# ACTIVITY
Check every line of the data and copy the ones where "brick" appears.
───── SOURCE MATERIAL
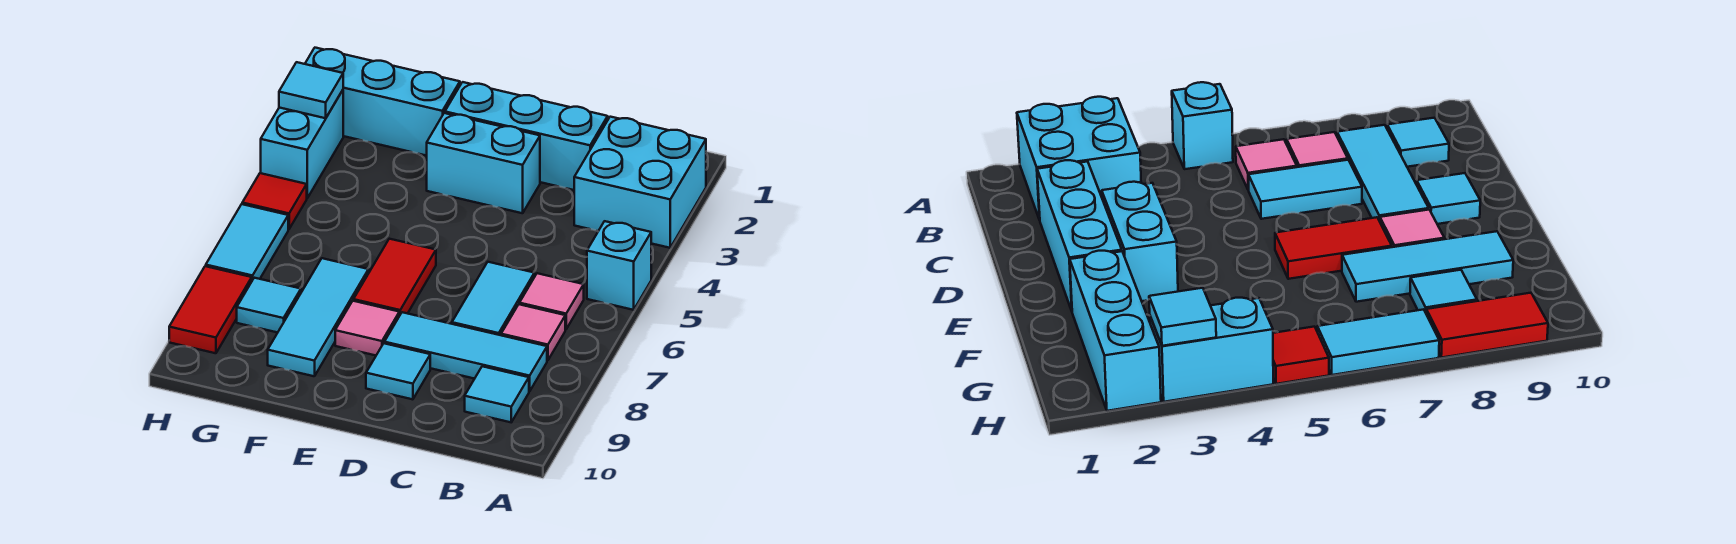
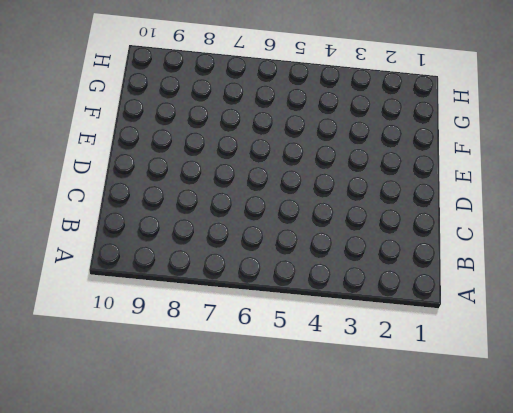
none -> cyan brick A2:B3 level 1
none -> cyan brick A5 level 1
none -> pink tile B6 level 1

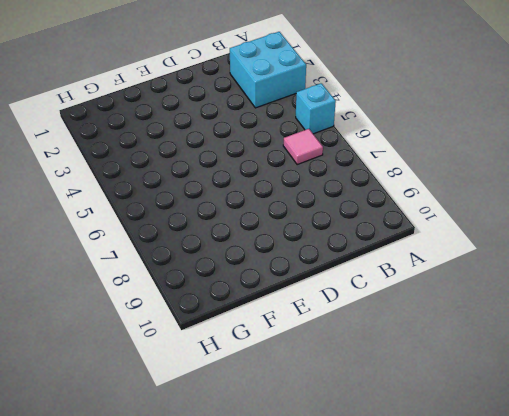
none -> pink tile B7 level 1
none -> cyan tile B8:D8 level 1
none -> cyan tile B9 level 1

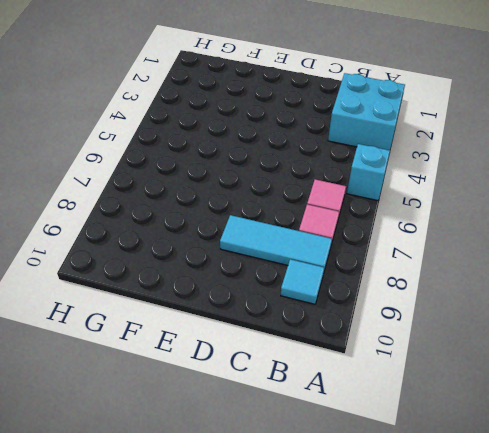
none -> cyan brick C2:E2 level 1
none -> cyan tile C6:C7 level 1
none -> cyan brick D3:E3 level 1

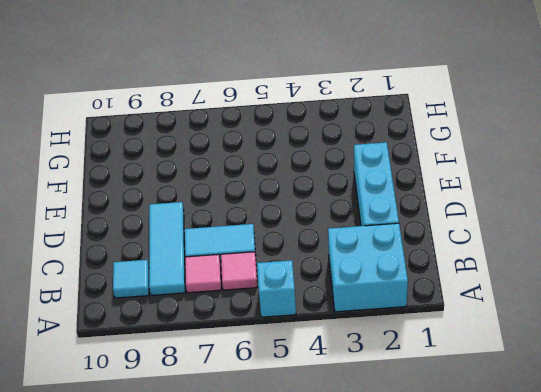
none -> cyan brick D3:E3 level 1
none -> cyan tile D9 level 1
none -> red tile E6:E7 level 1

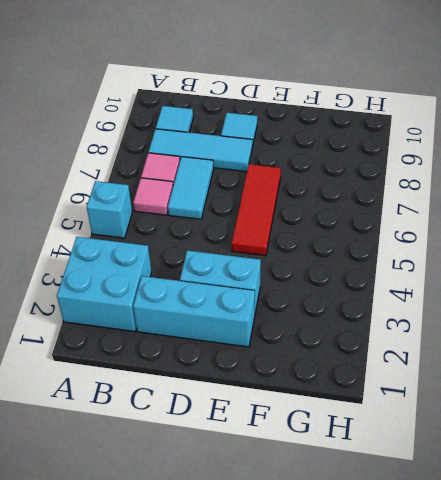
red tile E5:E7 level 1 -> red tile E6:E7 level 1
none -> pink tile E8 level 1
none -> cyan brick F2:H2 level 1
none -> cyan tile F7:F9 level 1

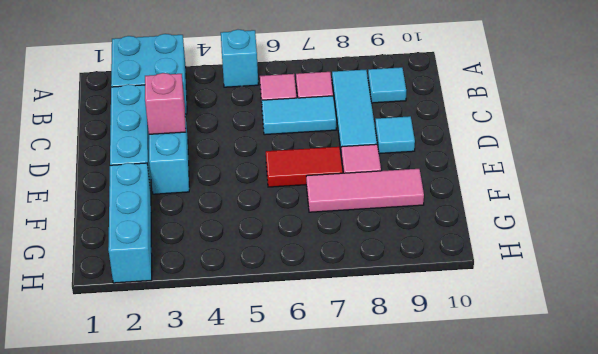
pink brick D3 level 2 -> none
pink tile F7:F9 level 1 -> cyan tile F7:F9 level 1
none -> cyan tile G8 level 1
none -> cyan brick H3:H4 level 1
none -> red tile H5 level 1

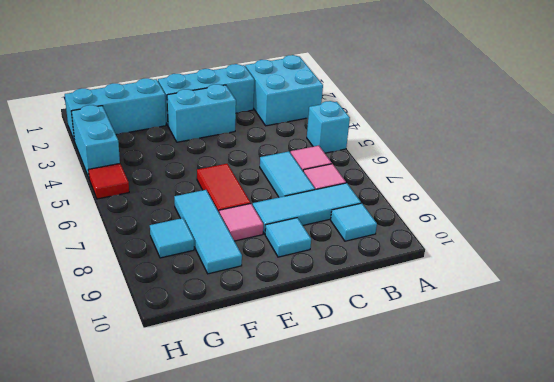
none -> cyan tile H6:H7 level 1
none -> red tile H8:H9 level 1
none -> cyan tile H3 level 2

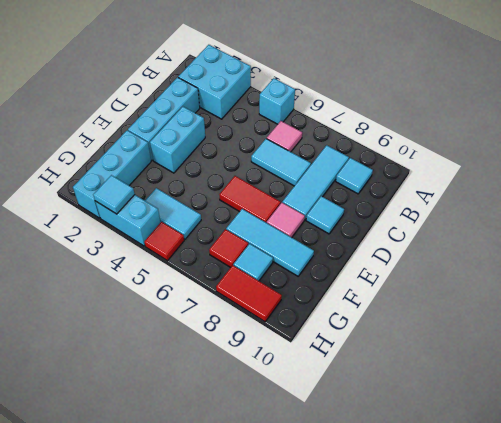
cyan tile G4:G5 level 1 -> cyan tile H6:H7 level 1
red tile G7 level 1 -> none
none -> pink tile B7 level 1

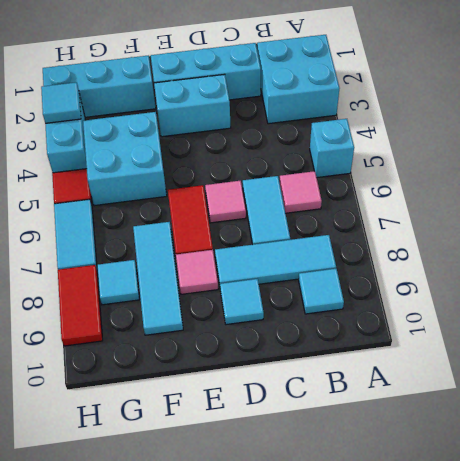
pink tile D6 level 1 -> pink tile B7 level 1
cyan brick F4:G5 level 1 -> none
──────────
# ANSWER TO THE PROBLEM
none -> cyan brick A2:B3 level 1
none -> cyan brick A5 level 1
none -> cyan brick C2:E2 level 1
none -> cyan brick D3:E3 level 1
none -> cyan brick D3:E3 level 1
none -> cyan brick F2:H2 level 1
pink brick D3 level 2 -> none
none -> cyan brick H3:H4 level 1
cyan brick F4:G5 level 1 -> none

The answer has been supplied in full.